### Stored entries
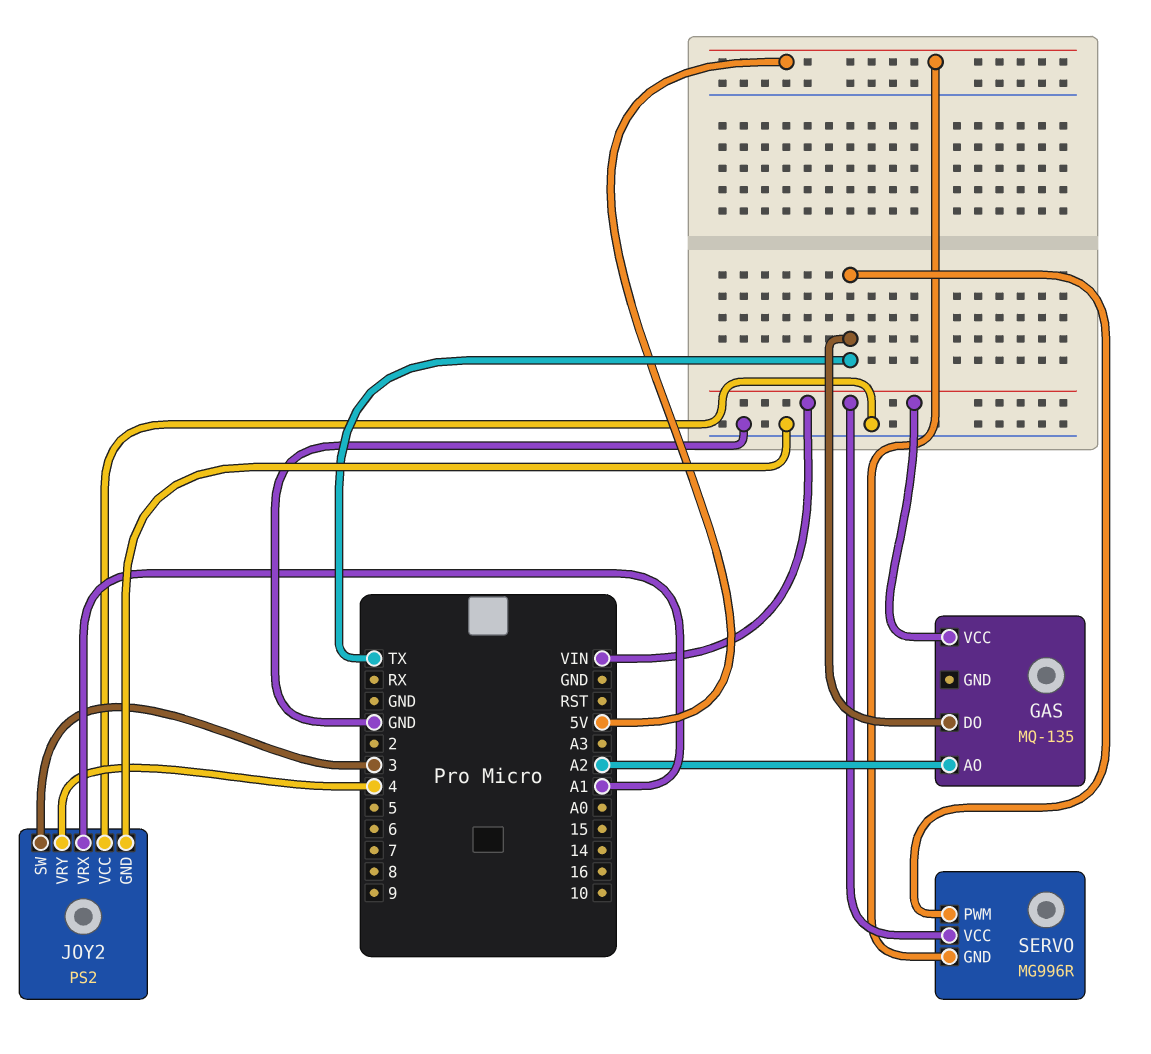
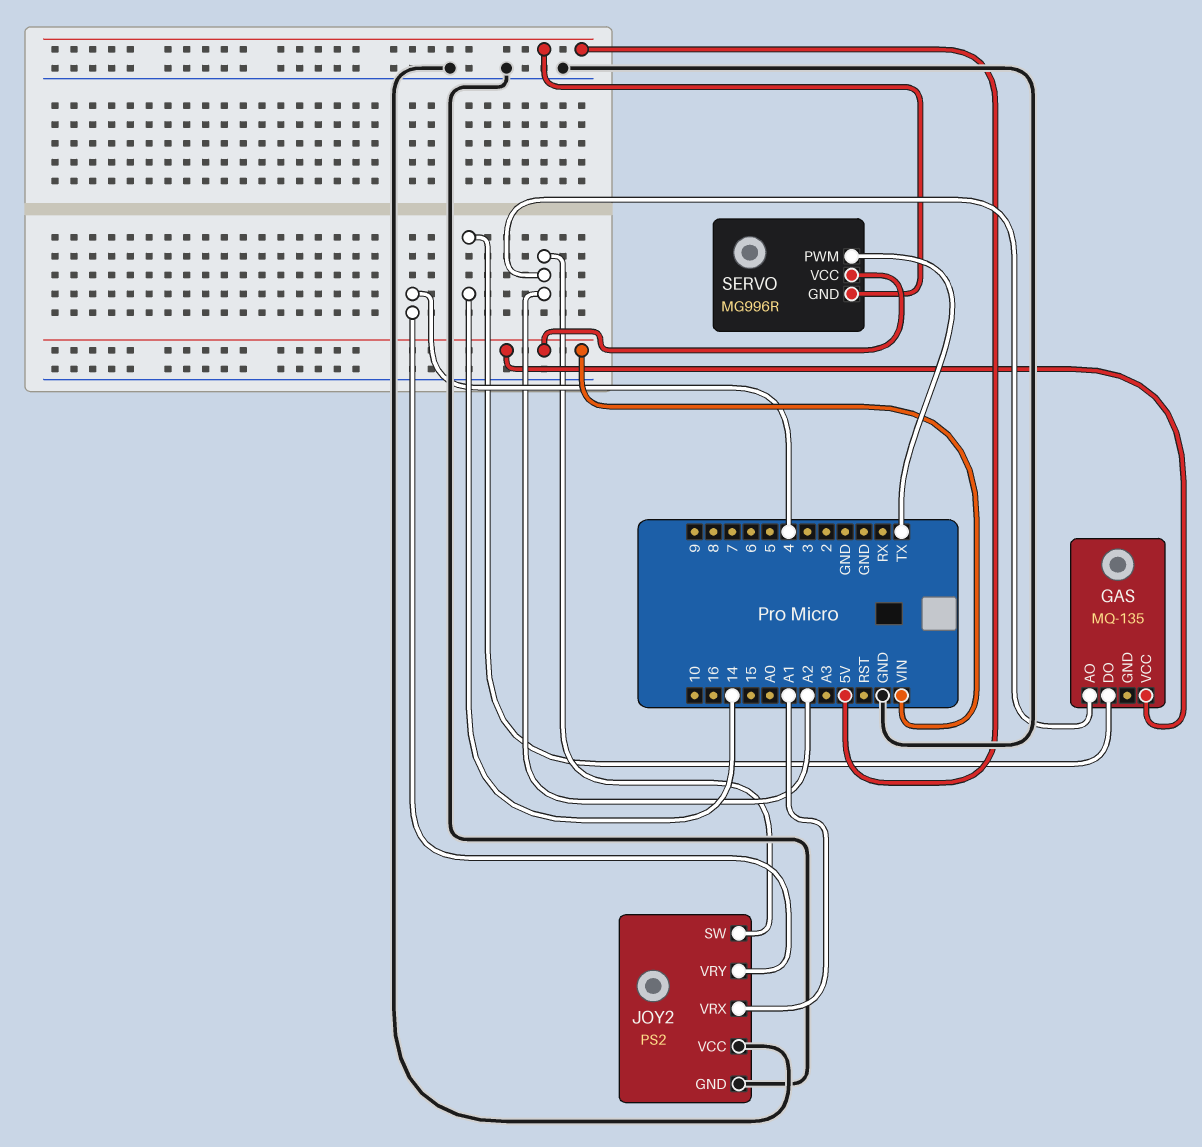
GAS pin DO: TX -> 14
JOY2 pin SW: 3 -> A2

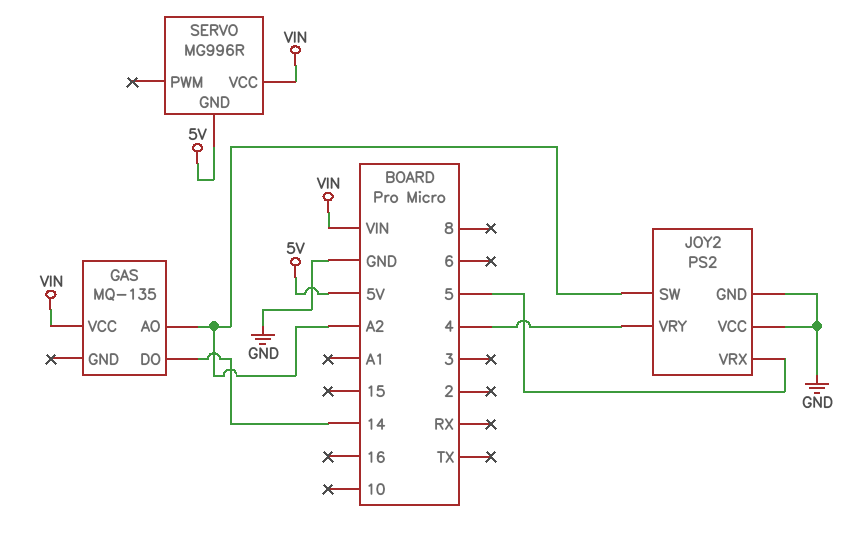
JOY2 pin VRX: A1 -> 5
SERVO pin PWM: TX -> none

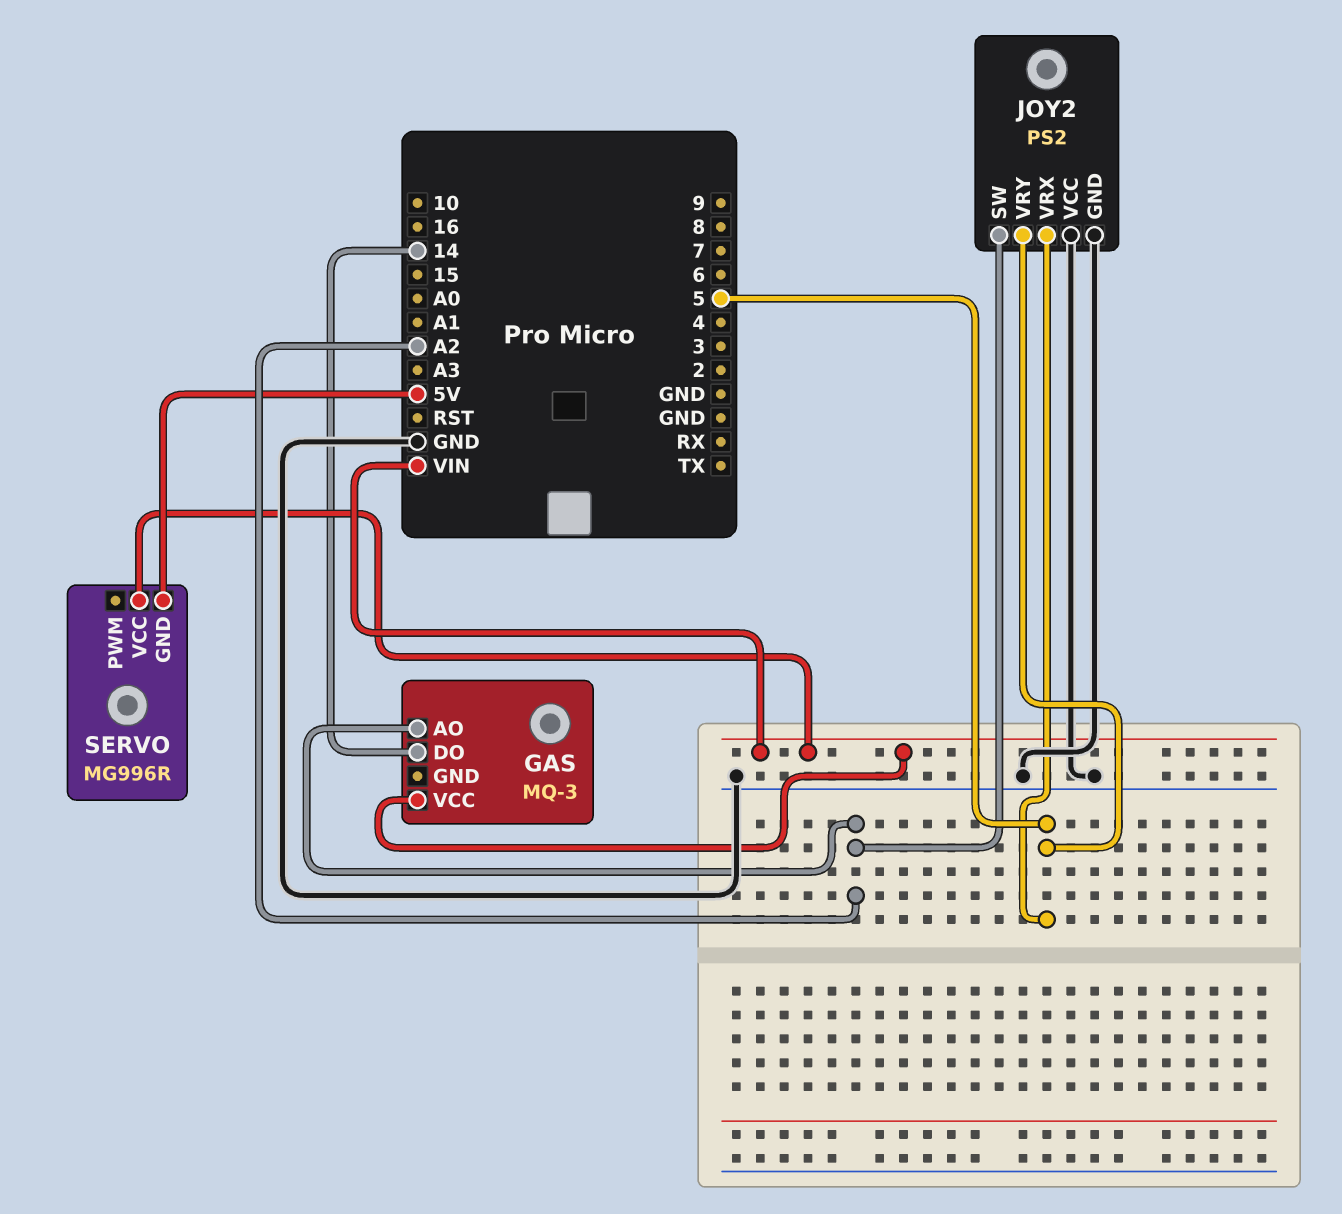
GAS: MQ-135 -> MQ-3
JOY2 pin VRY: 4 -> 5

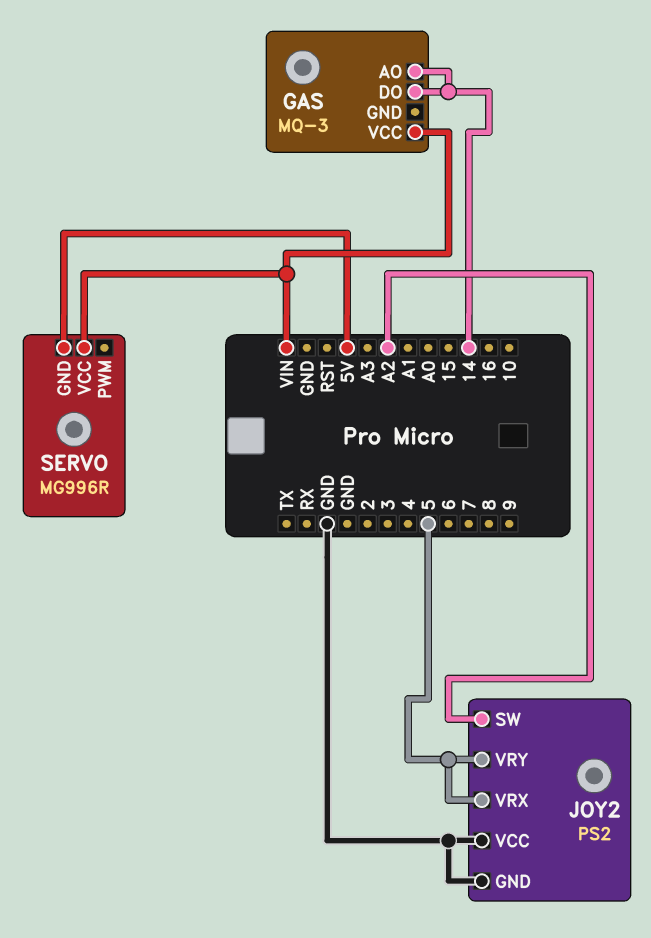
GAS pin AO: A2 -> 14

...

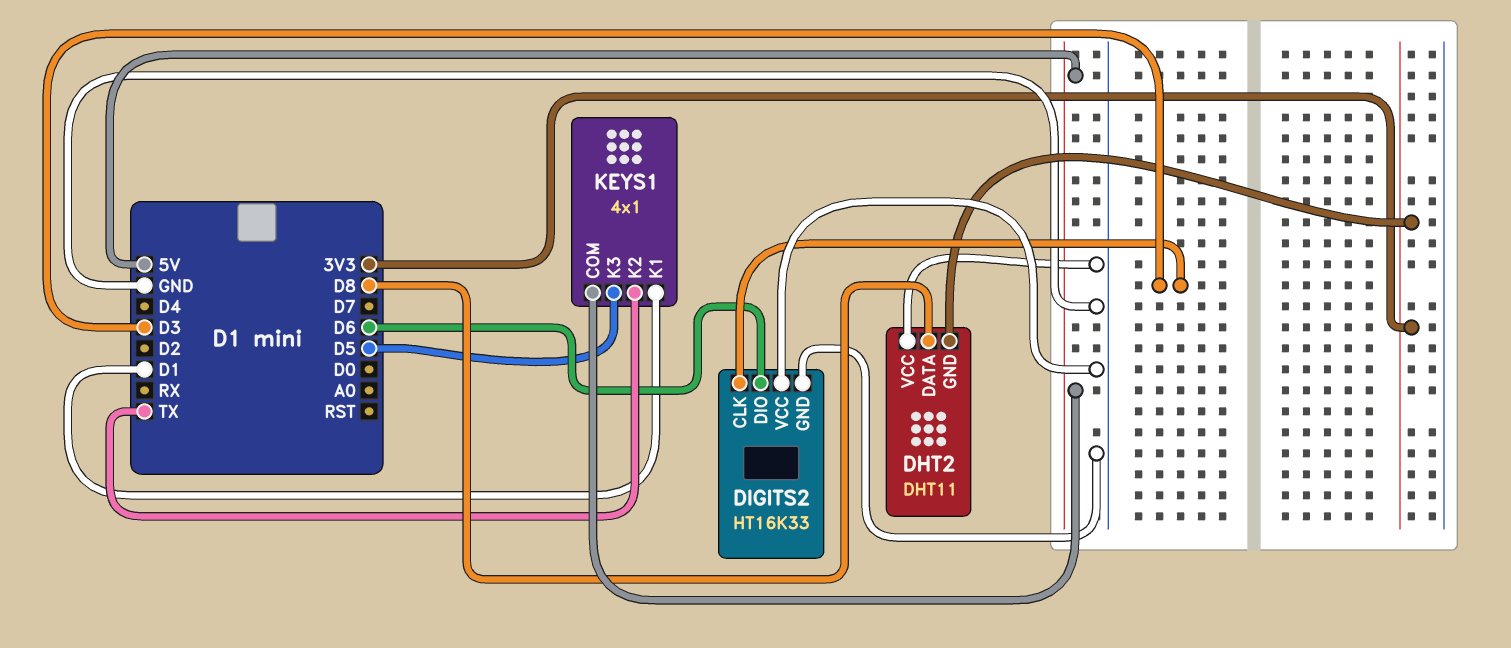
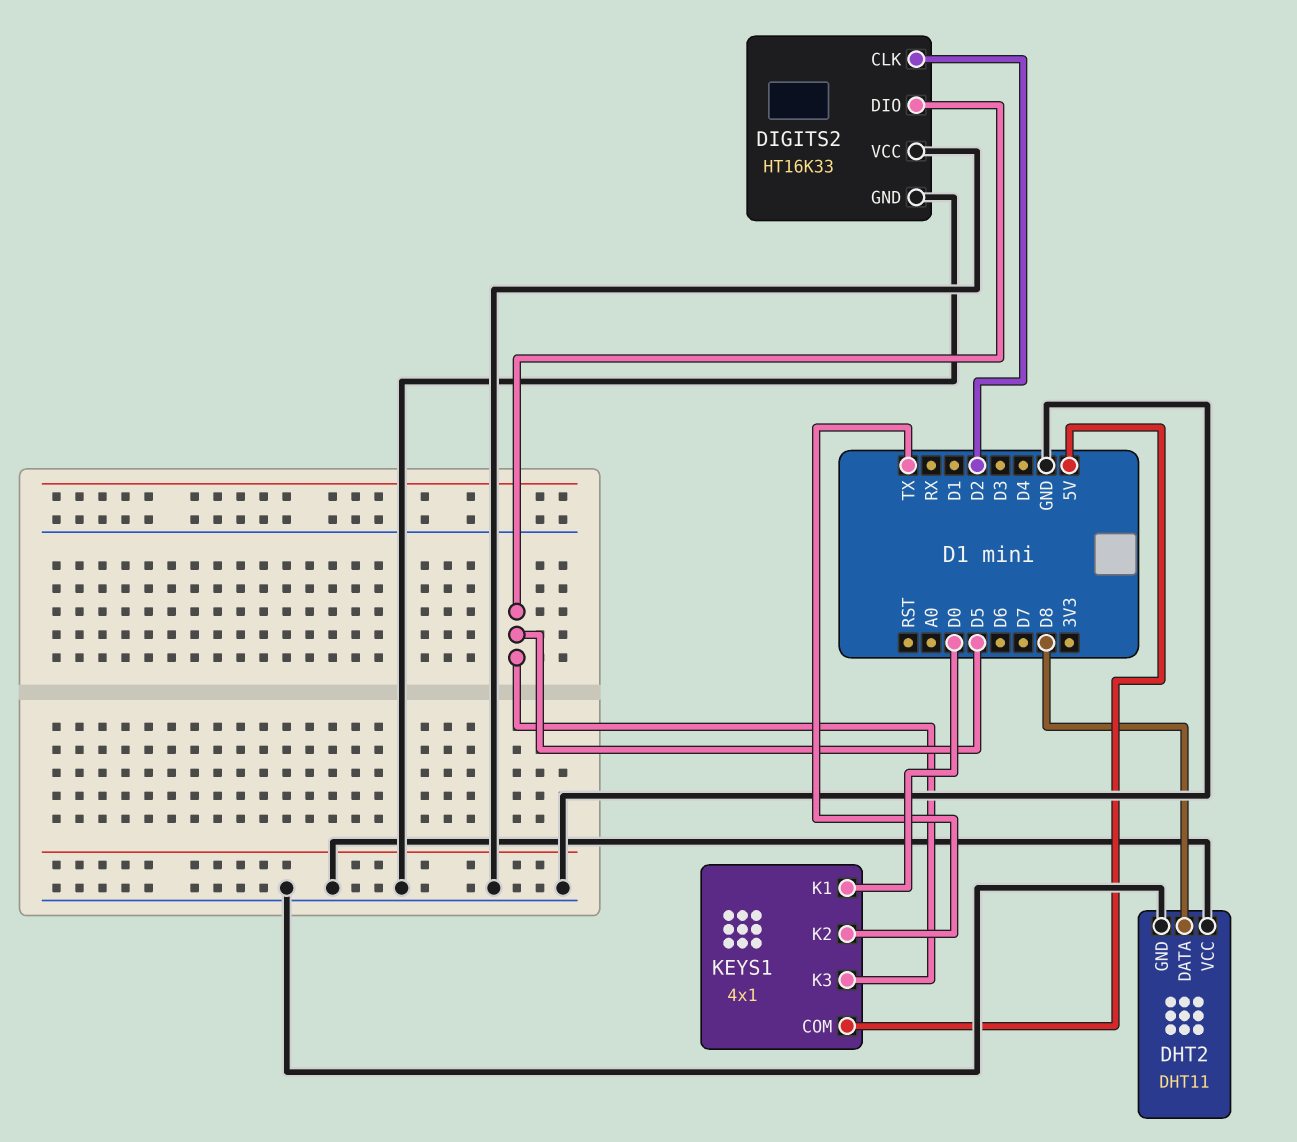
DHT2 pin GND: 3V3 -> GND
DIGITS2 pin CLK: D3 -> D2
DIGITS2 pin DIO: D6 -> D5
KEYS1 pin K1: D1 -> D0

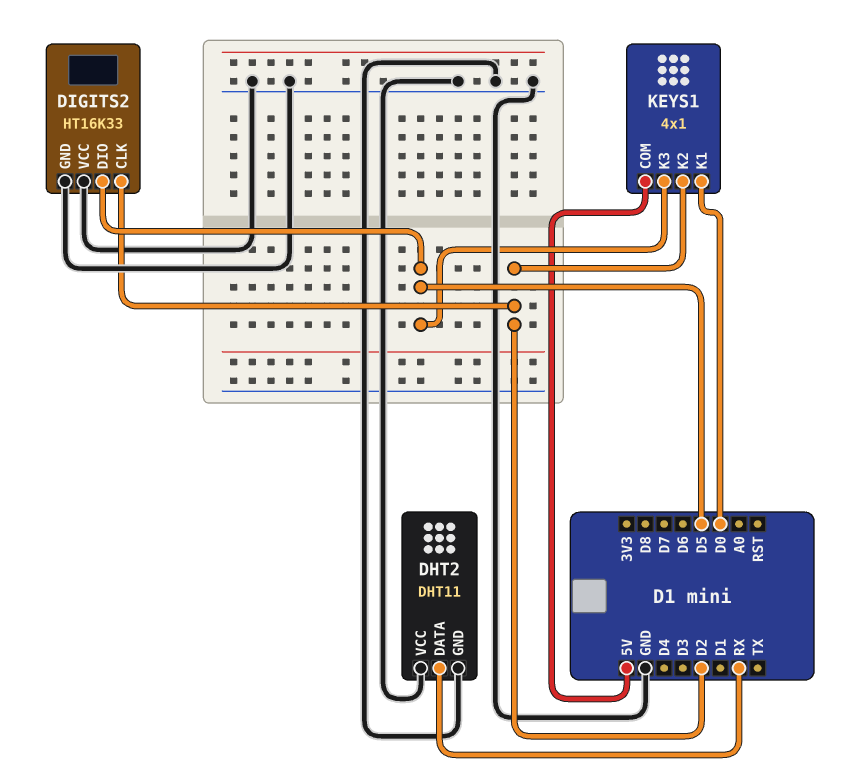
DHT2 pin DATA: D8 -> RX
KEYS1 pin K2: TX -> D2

---

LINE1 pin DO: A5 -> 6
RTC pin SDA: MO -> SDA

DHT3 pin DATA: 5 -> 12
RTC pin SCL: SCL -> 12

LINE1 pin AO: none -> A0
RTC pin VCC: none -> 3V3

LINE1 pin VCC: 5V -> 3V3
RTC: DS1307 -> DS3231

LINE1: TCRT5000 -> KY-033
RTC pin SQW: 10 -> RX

### Task item
All lines above from the one holding "DHT3 pin DATA: 5 -> 12" to the one holding "RTC pin SQW: 10 -> RX", inclusive, are to be copied exactly; no other line is wanted.

### Output
DHT3 pin DATA: 5 -> 12
RTC pin SCL: SCL -> 12

LINE1 pin AO: none -> A0
RTC pin VCC: none -> 3V3

LINE1 pin VCC: 5V -> 3V3
RTC: DS1307 -> DS3231

LINE1: TCRT5000 -> KY-033
RTC pin SQW: 10 -> RX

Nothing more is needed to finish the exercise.